- Opening Delimiter -

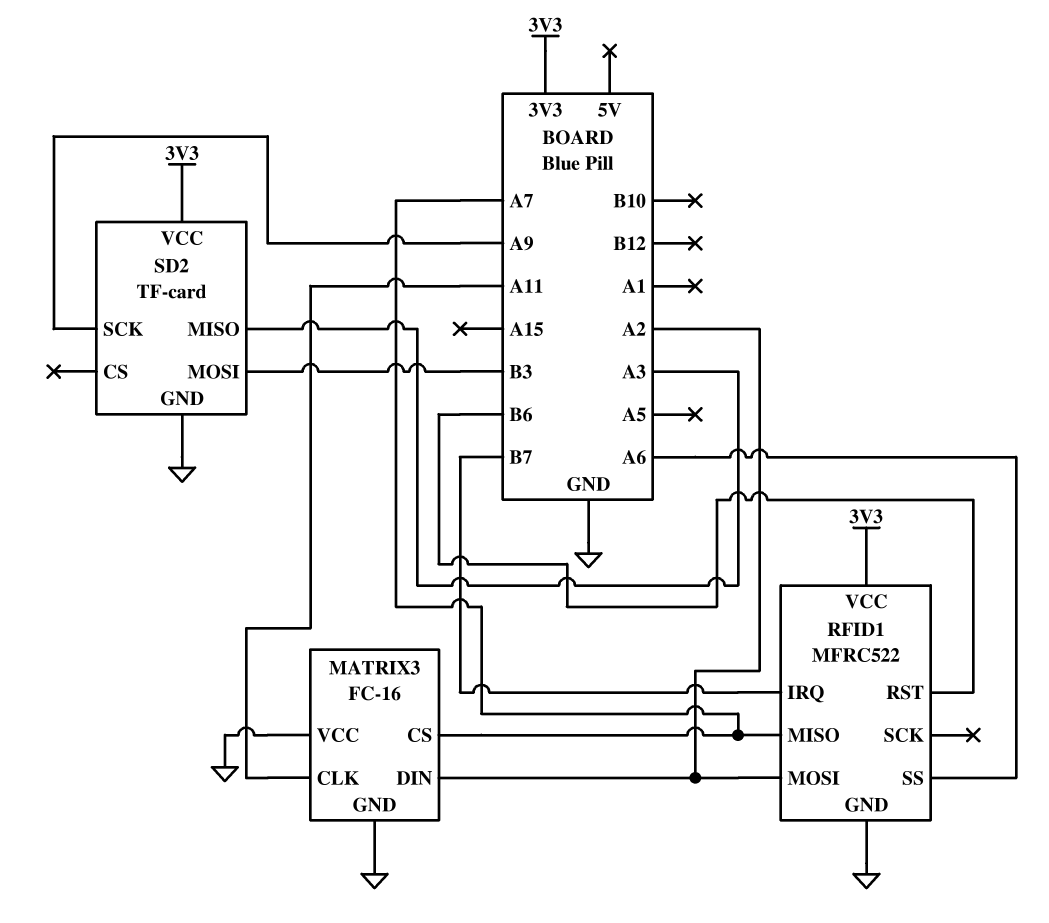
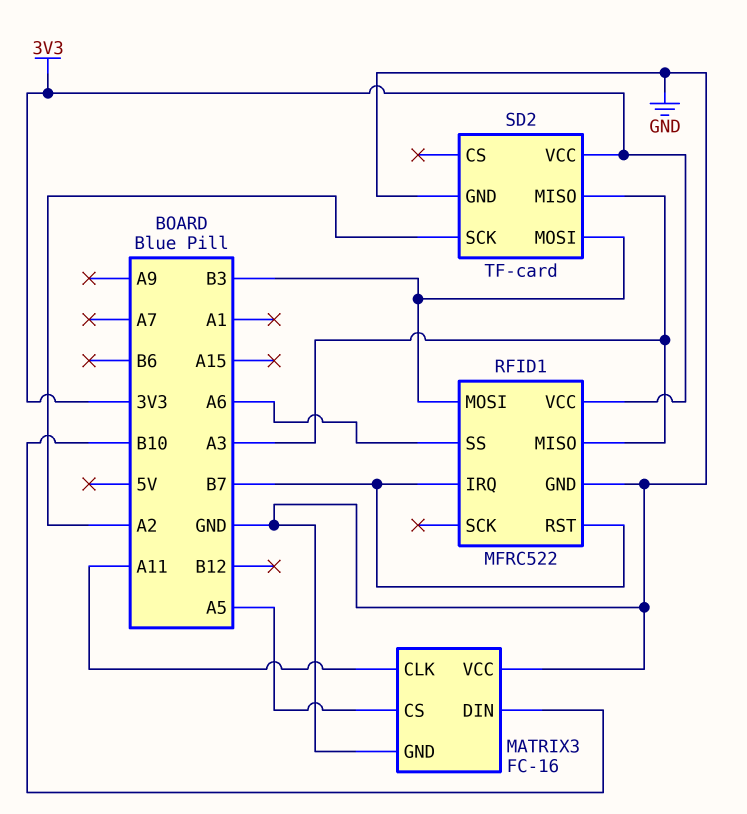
MATRIX3 pin CS: A7 -> A5
MATRIX3 pin DIN: A2 -> B10
RFID1 pin MISO: A7 -> A3
RFID1 pin MOSI: A2 -> B3
RFID1 pin RST: B6 -> B7
SD2 pin SCK: A9 -> A2

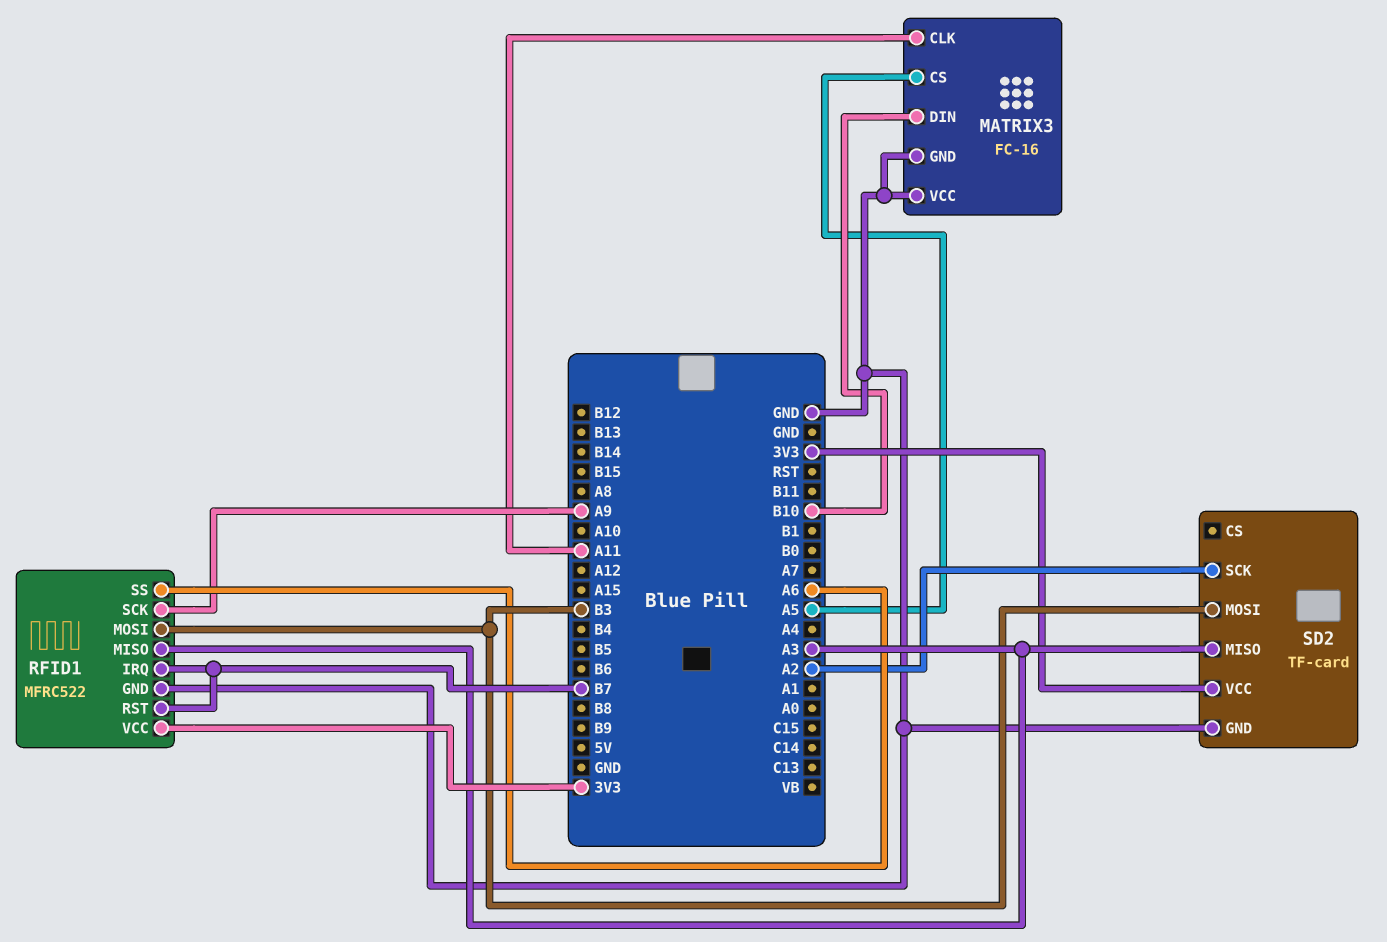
RFID1 pin SCK: none -> A9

- Closing Delimiter -

● WHAT YOU NEED TO DO
Leave the images out as you retype each line of the material exactly.

● SOLUTION TO THE EXERCISE
MATRIX3 pin CS: A7 -> A5
MATRIX3 pin DIN: A2 -> B10
RFID1 pin MISO: A7 -> A3
RFID1 pin MOSI: A2 -> B3
RFID1 pin RST: B6 -> B7
SD2 pin SCK: A9 -> A2

RFID1 pin SCK: none -> A9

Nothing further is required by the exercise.